» **Brief**
Which lines in the data contain the word "bowl"? Please copy each of them.

» **Available data**

┌──

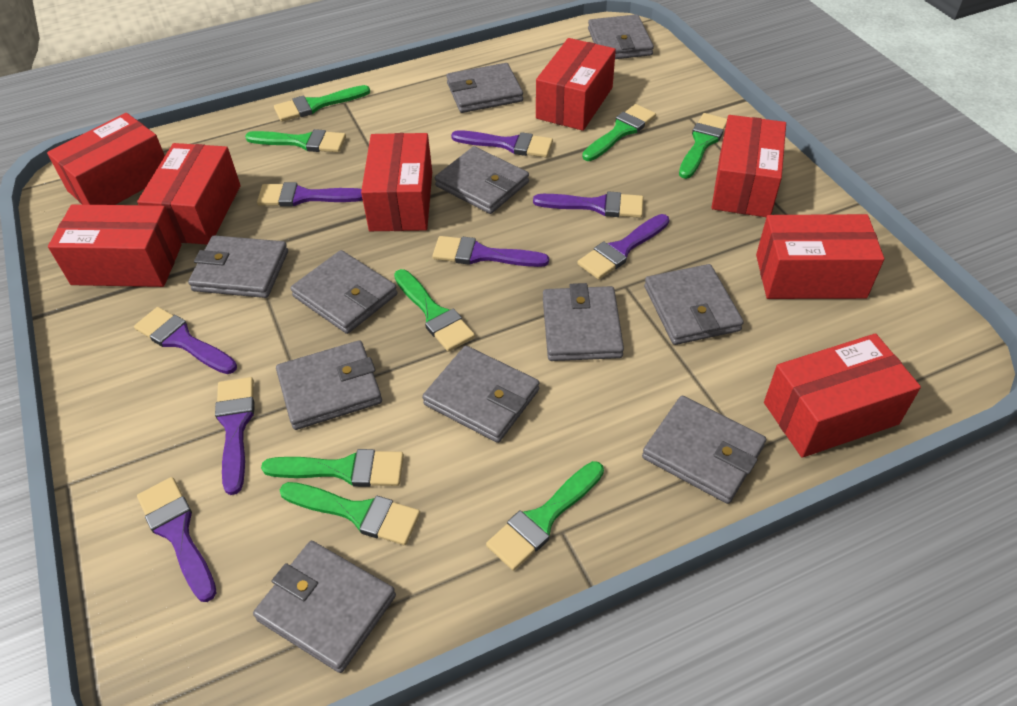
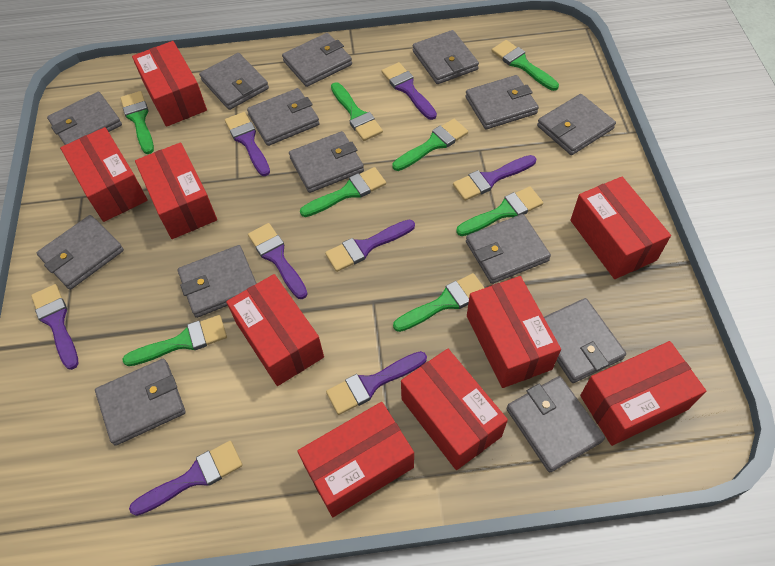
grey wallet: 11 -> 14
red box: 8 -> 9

└──
┌──

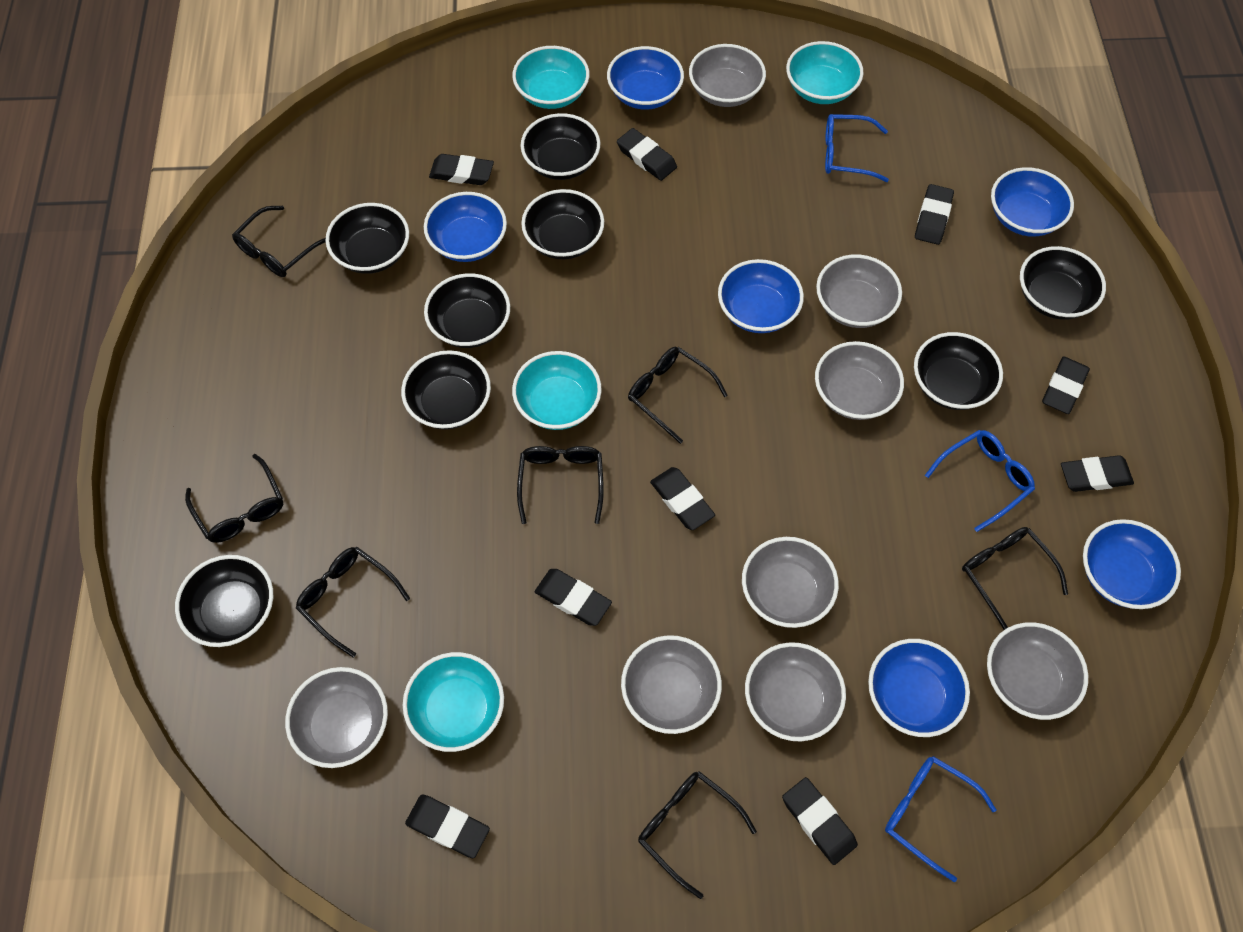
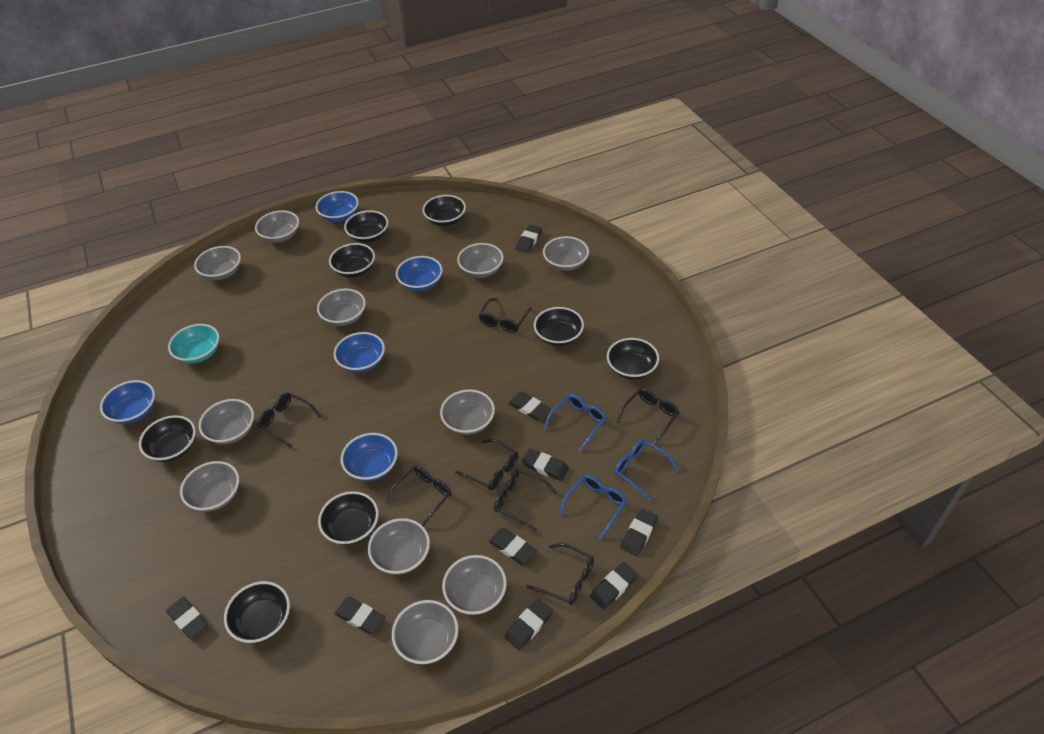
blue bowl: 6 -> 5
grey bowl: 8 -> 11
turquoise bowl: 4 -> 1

└──
┌──

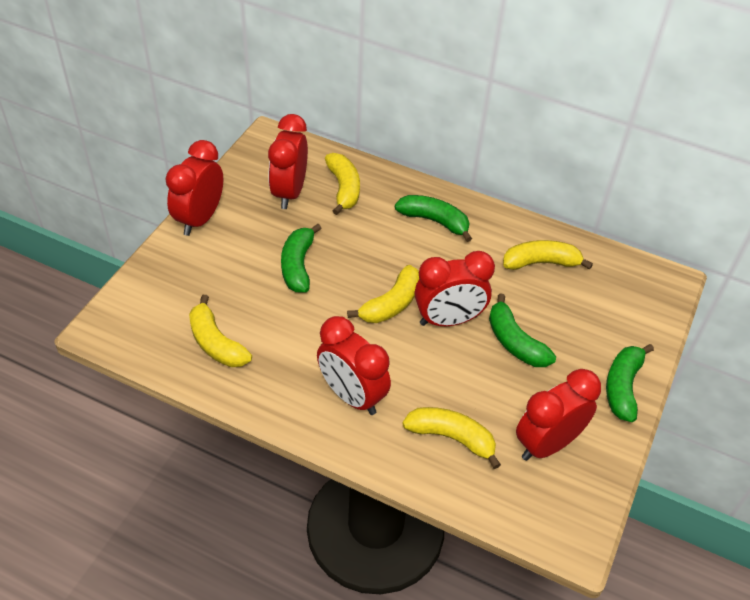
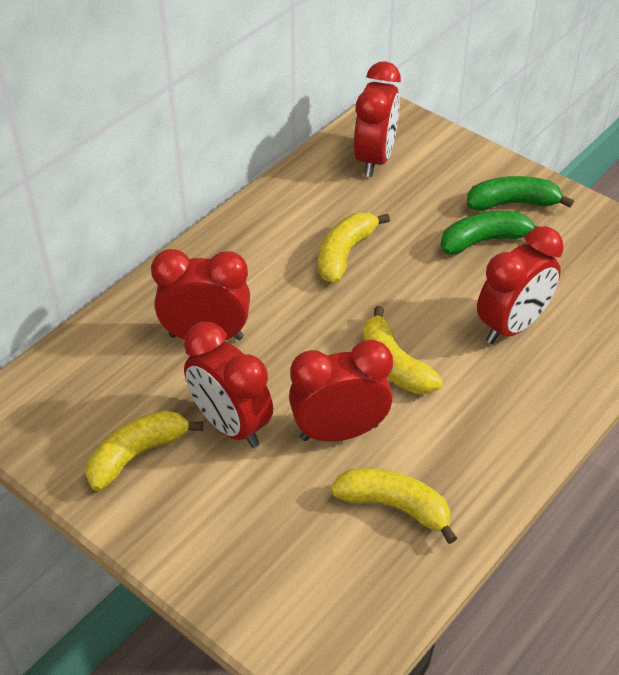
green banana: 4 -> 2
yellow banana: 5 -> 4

└──

» **Answer area**
blue bowl: 6 -> 5
grey bowl: 8 -> 11
turquoise bowl: 4 -> 1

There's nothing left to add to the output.